[Itemized modification records]
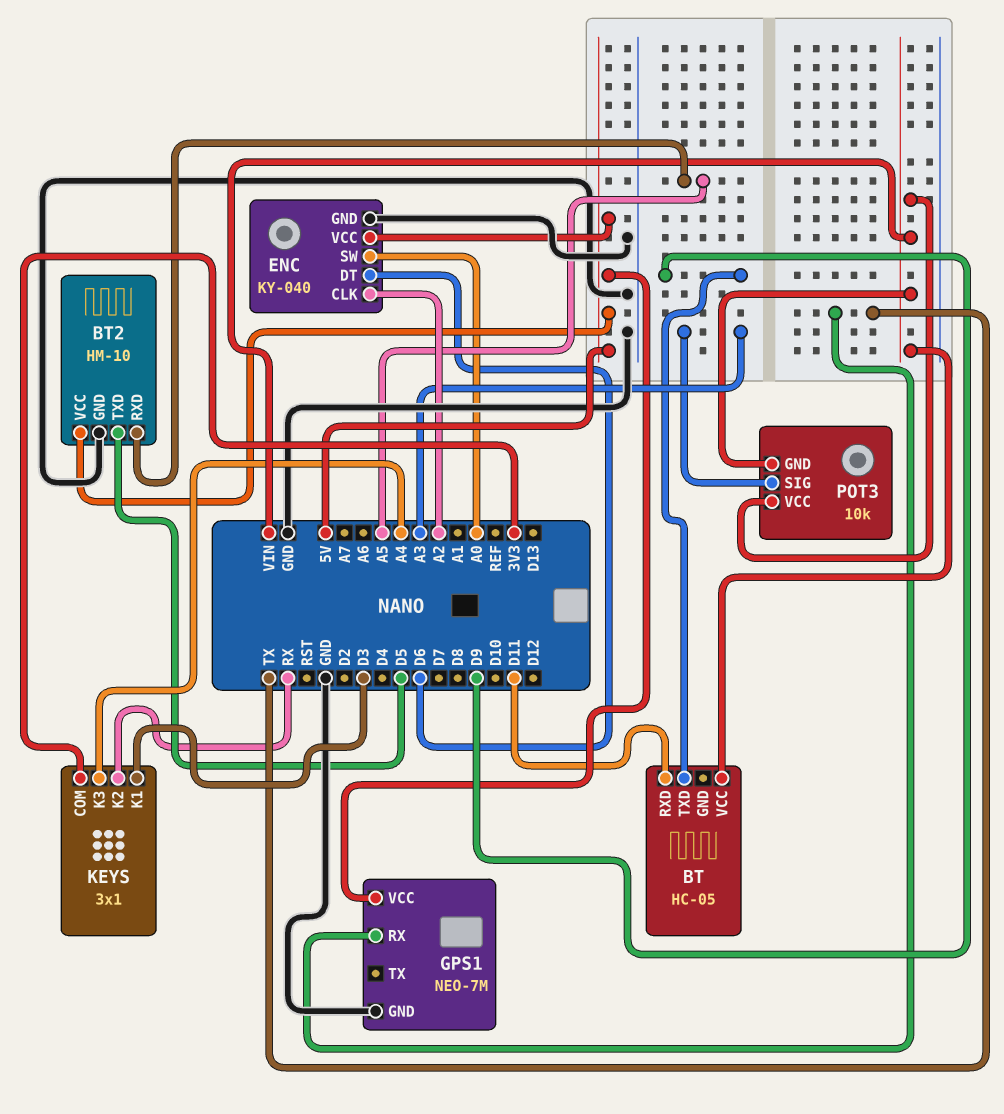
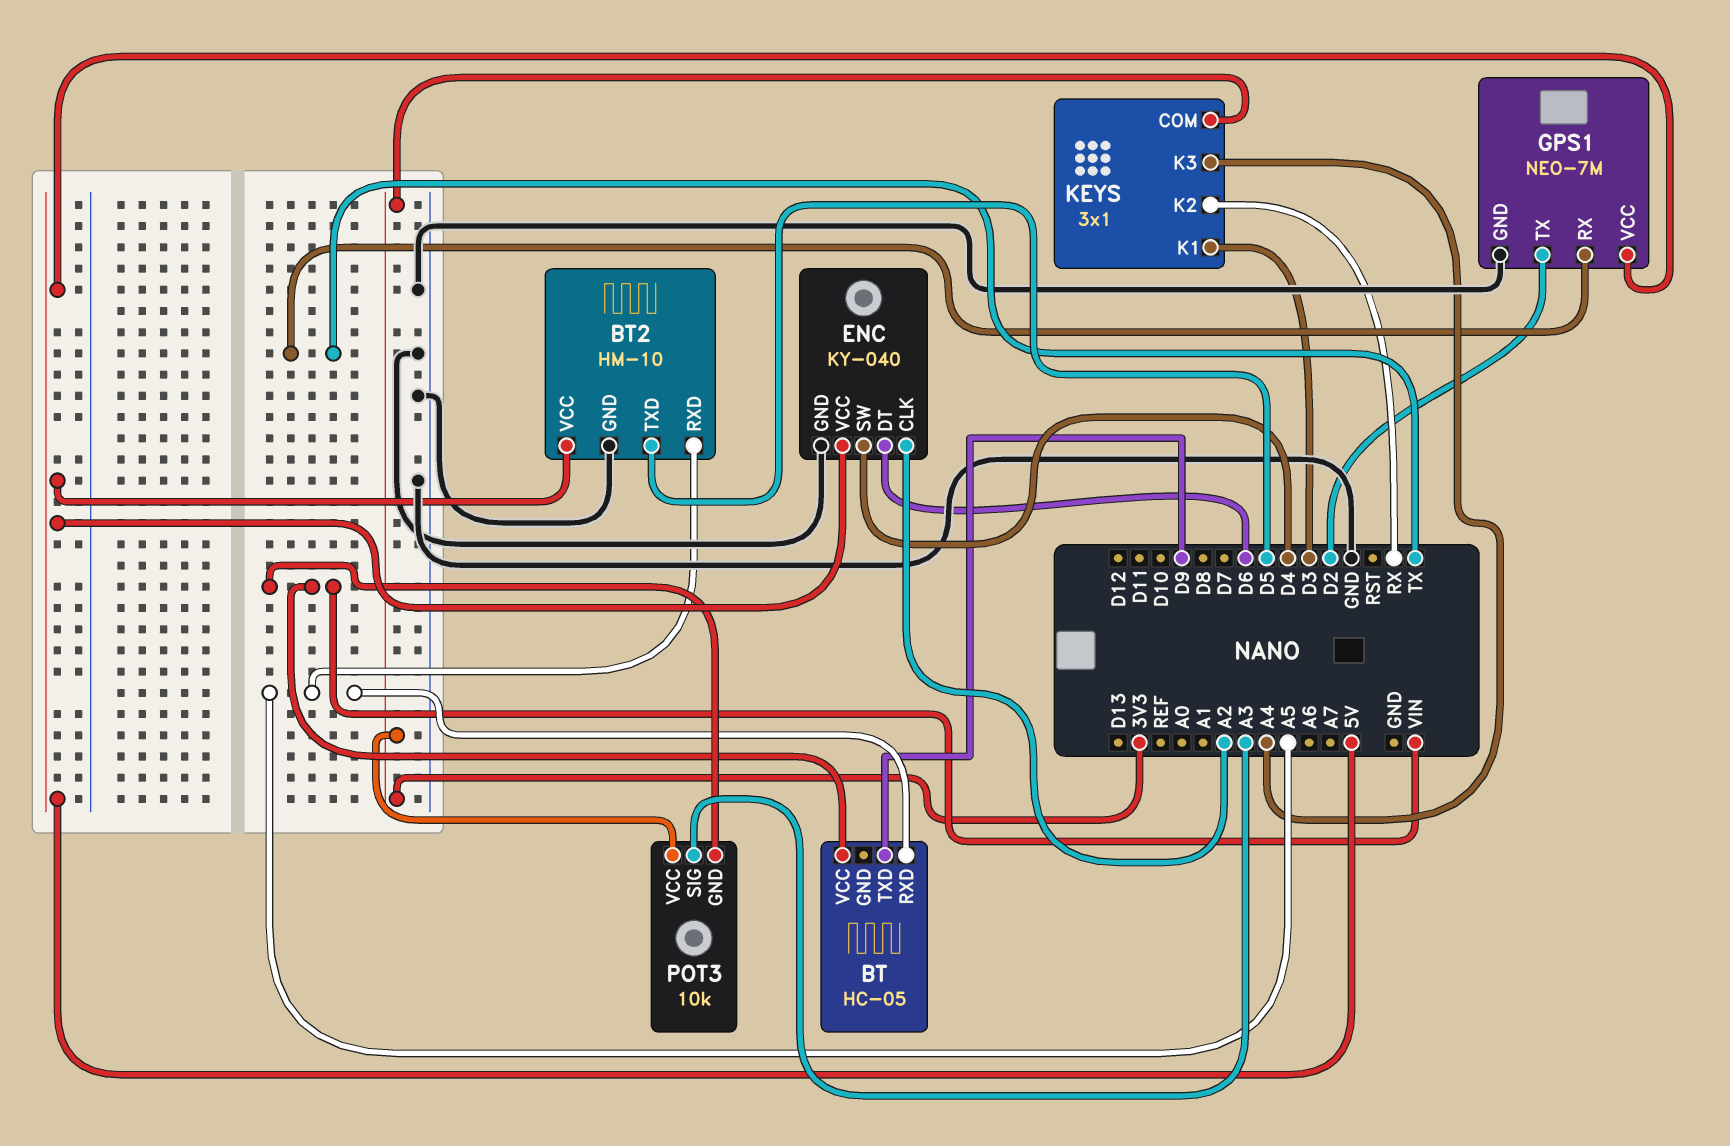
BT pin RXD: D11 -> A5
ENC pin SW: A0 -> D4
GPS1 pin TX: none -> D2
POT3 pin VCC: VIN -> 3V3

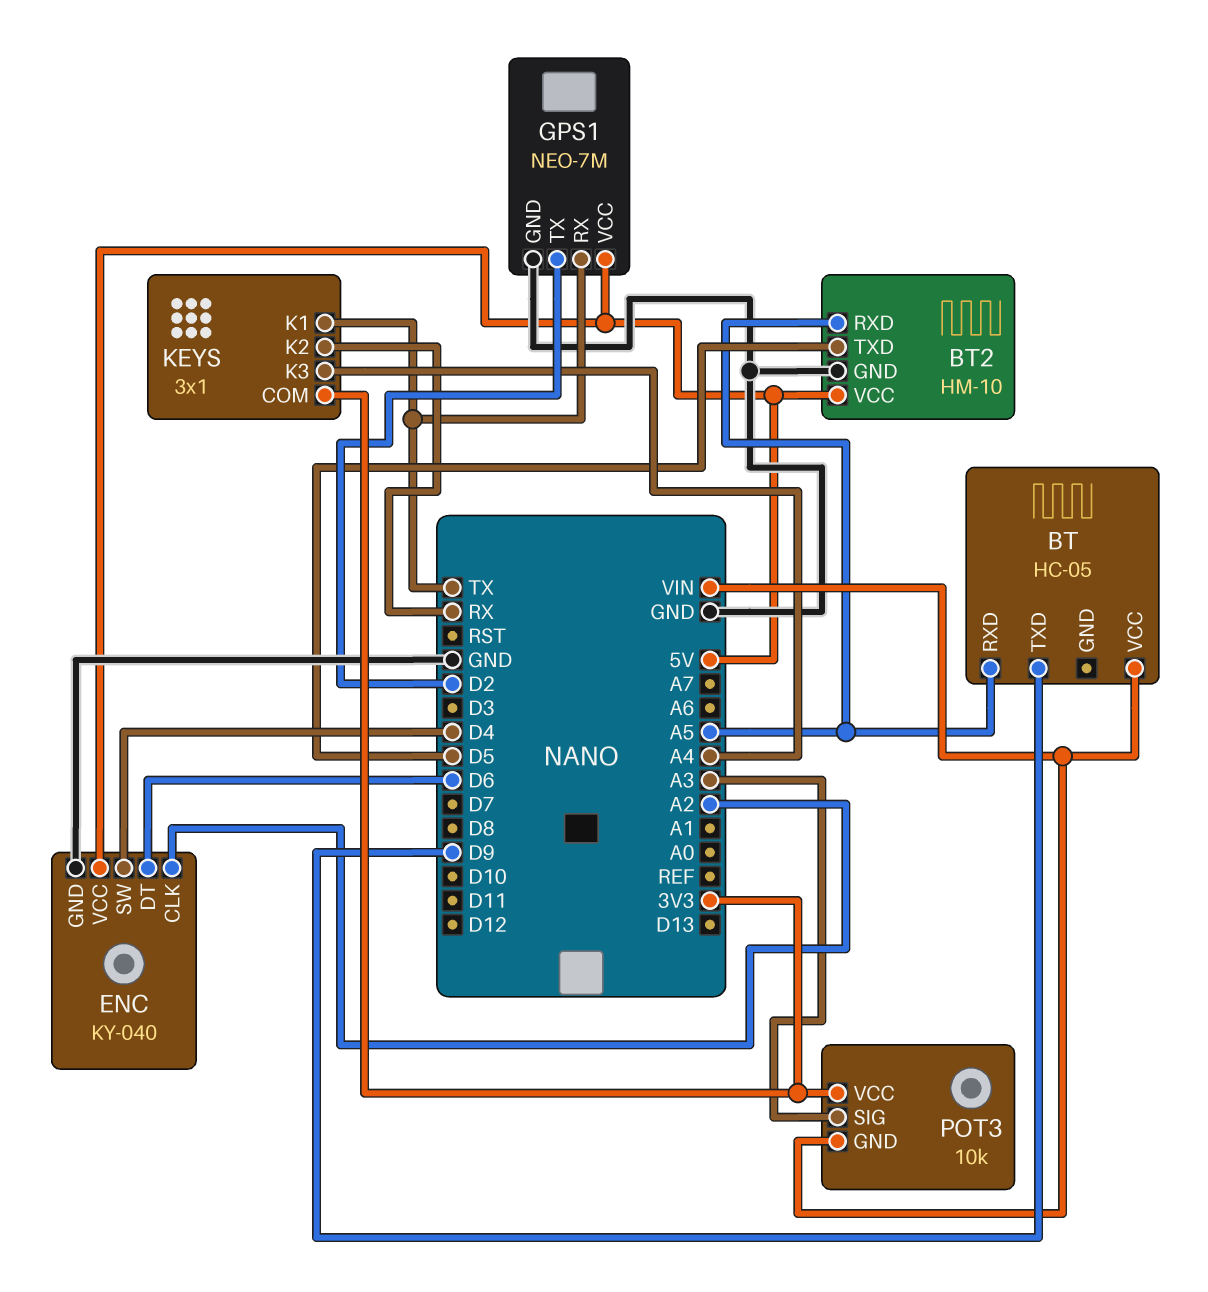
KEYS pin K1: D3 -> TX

INSTRUCTIONS TO FOLLOW:
The copy should hold exactly the lines from the one containing "ENC pin SW: A0 -> D4" through the final line of the records above, both ends included, and no picture.

RESPONSE TO THE TASK:
ENC pin SW: A0 -> D4
GPS1 pin TX: none -> D2
POT3 pin VCC: VIN -> 3V3

KEYS pin K1: D3 -> TX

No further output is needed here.